WHAT YOU HAVE TO DO:
All lines from the one with "camera: 60 degrees left, 5 degrees up" through the last line of the data below should be copied exactly; please add nothing.

Object change listings:
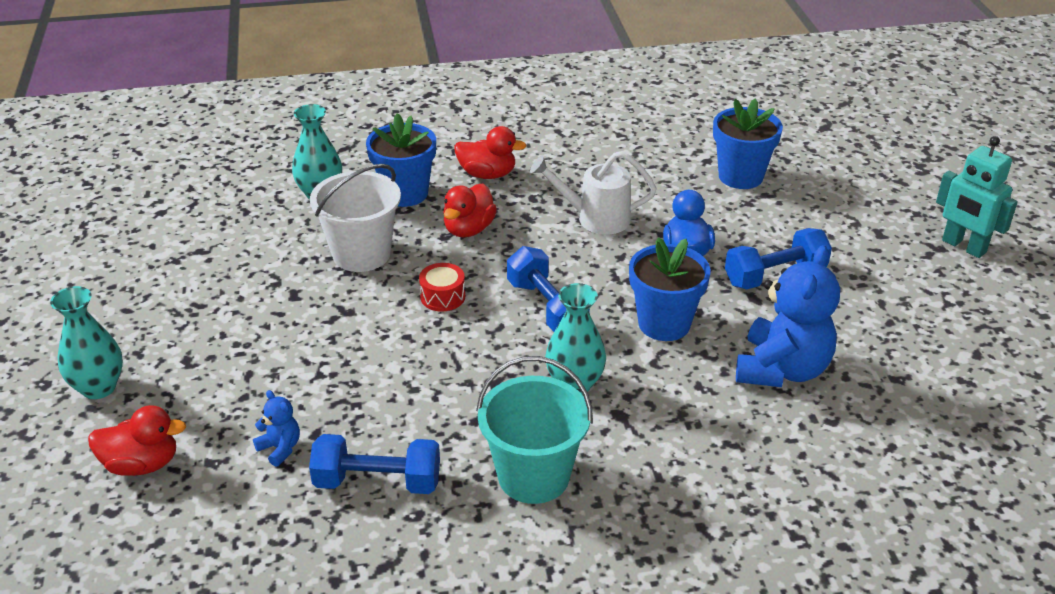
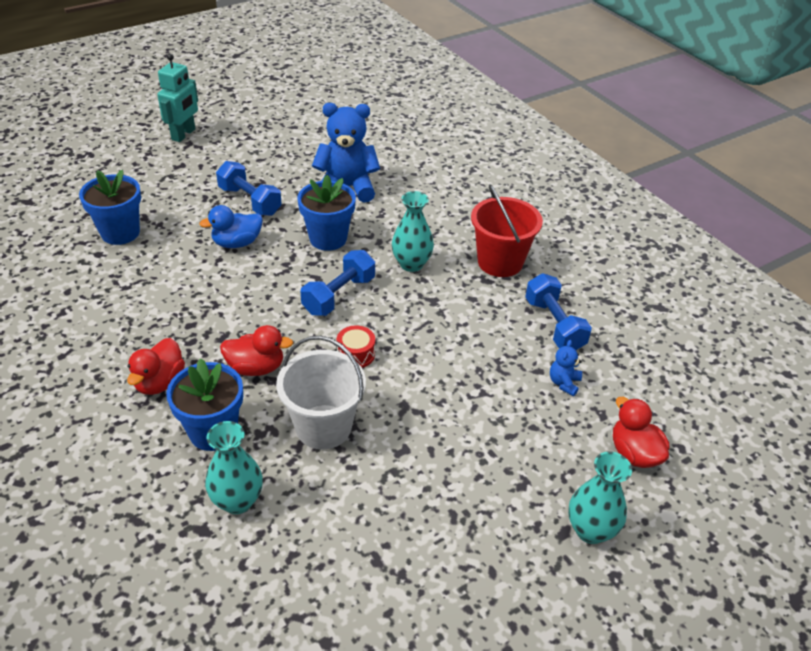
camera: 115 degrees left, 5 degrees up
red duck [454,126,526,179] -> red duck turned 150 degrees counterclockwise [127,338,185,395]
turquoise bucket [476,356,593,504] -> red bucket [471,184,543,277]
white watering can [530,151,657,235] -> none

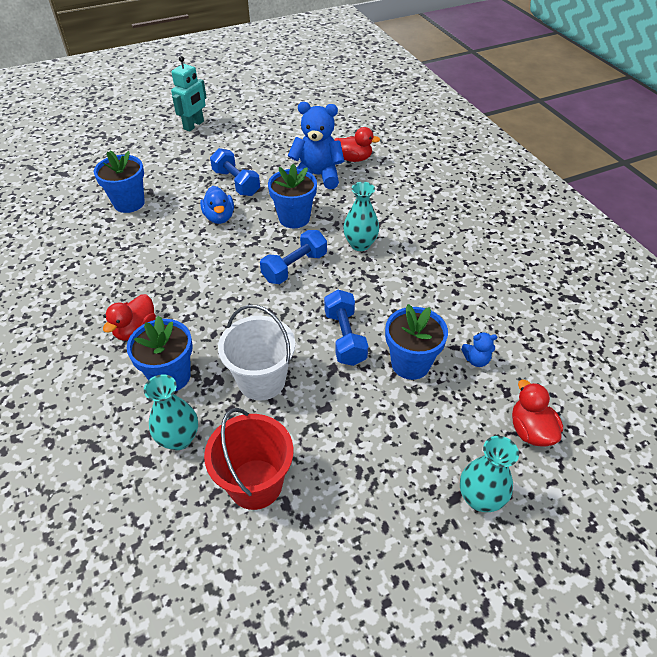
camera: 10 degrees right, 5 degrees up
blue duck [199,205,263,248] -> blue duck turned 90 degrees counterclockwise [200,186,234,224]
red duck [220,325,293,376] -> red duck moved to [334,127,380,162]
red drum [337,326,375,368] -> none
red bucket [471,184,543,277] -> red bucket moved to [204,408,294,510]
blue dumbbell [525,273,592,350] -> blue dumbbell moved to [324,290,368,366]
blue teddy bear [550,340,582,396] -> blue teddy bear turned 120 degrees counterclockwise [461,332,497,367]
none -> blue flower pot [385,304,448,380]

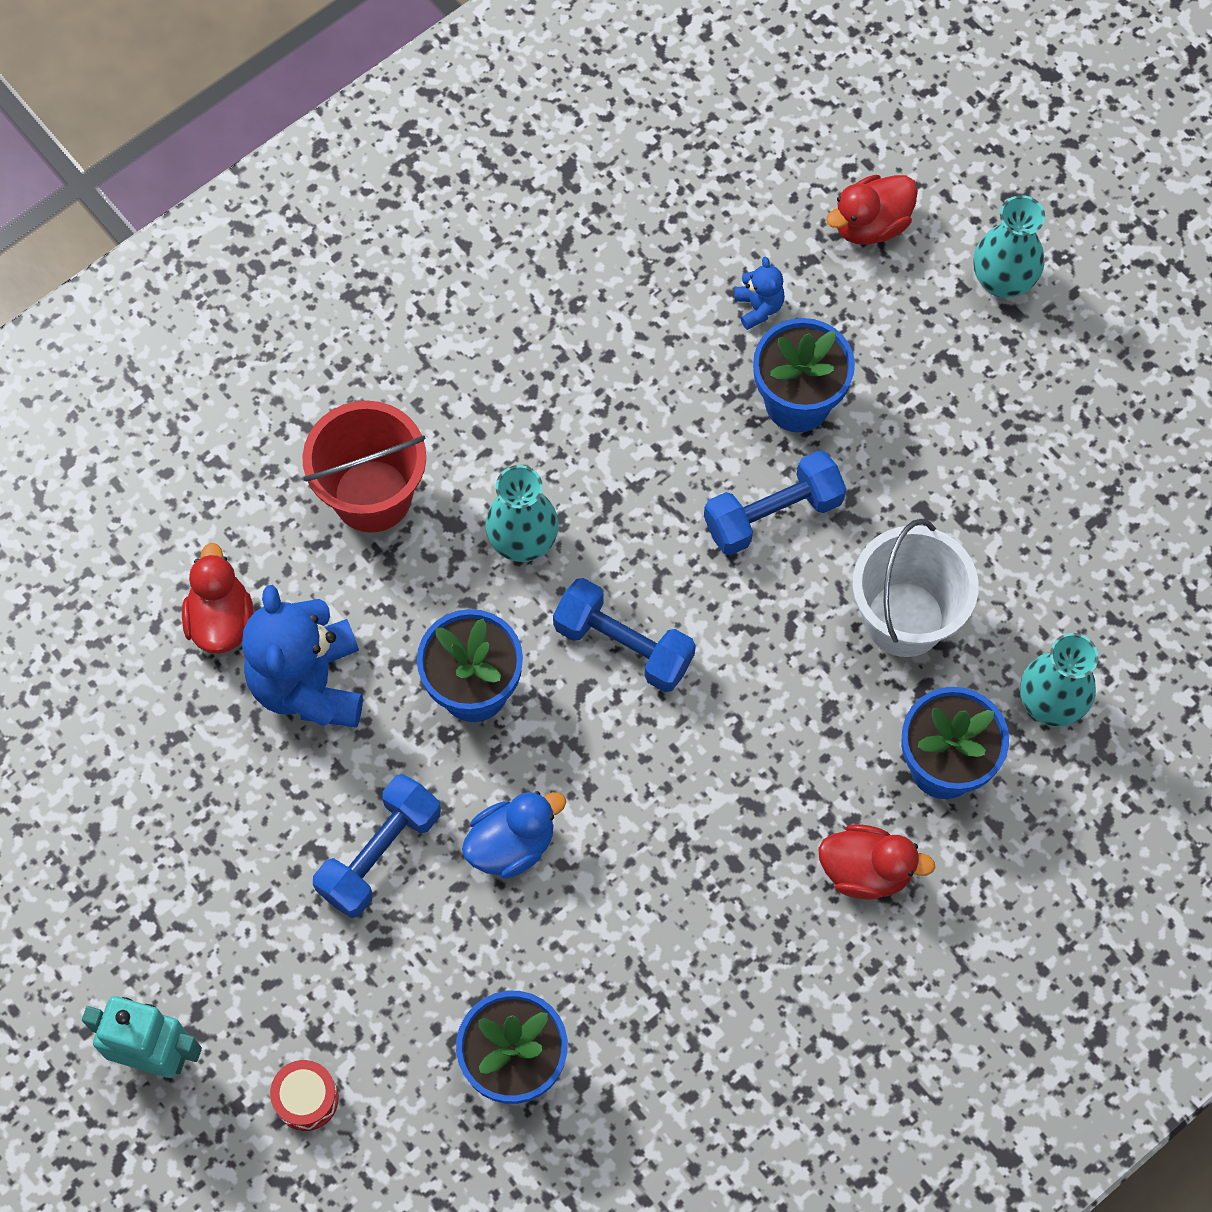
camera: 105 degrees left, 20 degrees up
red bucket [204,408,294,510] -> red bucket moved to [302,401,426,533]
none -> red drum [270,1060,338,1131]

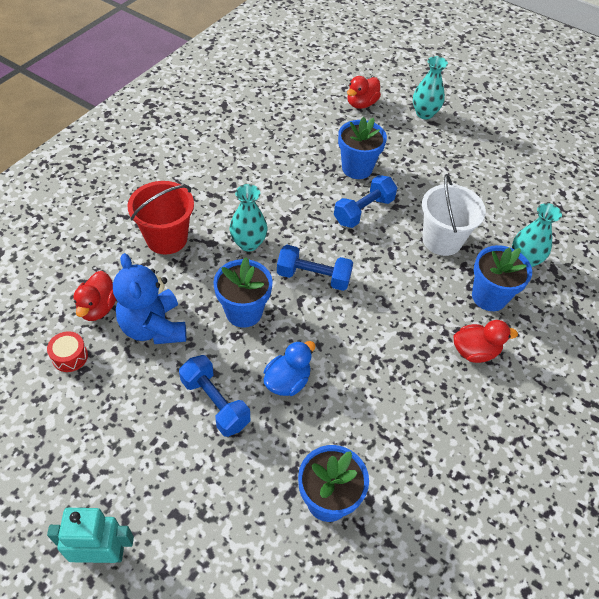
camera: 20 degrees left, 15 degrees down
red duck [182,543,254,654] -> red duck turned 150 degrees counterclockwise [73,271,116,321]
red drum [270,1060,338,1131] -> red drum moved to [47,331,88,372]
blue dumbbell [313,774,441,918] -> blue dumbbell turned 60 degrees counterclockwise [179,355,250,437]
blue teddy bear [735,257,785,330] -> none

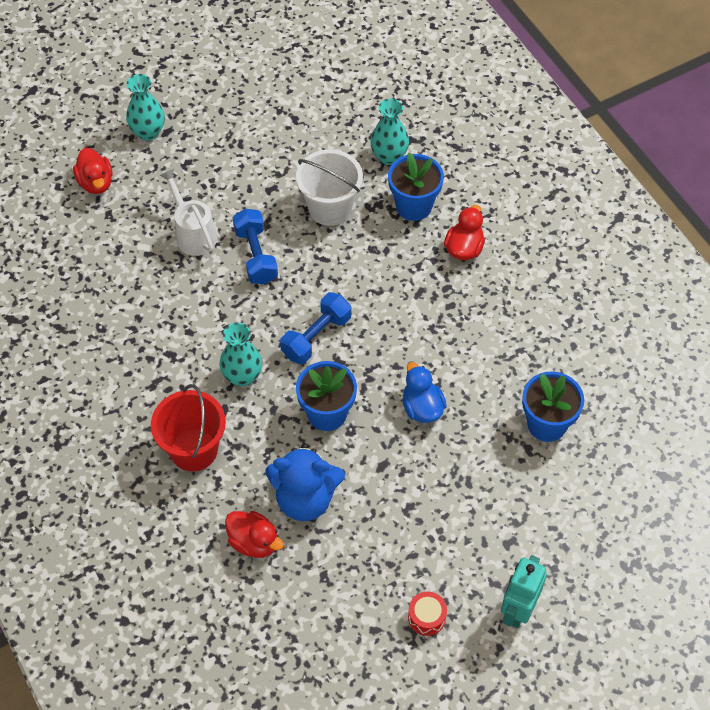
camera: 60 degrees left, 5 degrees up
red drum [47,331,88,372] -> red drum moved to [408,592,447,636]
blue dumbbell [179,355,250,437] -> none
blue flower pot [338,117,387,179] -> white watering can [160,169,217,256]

RESULT FOR THIS TASK:
camera: 60 degrees left, 5 degrees up
red drum [47,331,88,372] -> red drum moved to [408,592,447,636]
blue dumbbell [179,355,250,437] -> none
blue flower pot [338,117,387,179] -> white watering can [160,169,217,256]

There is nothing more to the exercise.